> [TASK TO COMPLETE] Using the records below, give again exactly the lines from the line that contains "C6: 470pF (N9, N11) -> 470pF (N2, N9)" through the line that contains "R3: 1.8M (0V, N12) -> none", both ends included, and only those.

> [EXERCISE MATERIALS]
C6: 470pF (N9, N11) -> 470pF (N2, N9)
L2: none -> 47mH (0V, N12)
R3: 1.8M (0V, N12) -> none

==

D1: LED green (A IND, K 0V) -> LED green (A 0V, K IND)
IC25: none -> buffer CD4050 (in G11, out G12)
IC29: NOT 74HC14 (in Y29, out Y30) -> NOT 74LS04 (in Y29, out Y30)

> [OUTPUT]
C6: 470pF (N9, N11) -> 470pF (N2, N9)
L2: none -> 47mH (0V, N12)
R3: 1.8M (0V, N12) -> none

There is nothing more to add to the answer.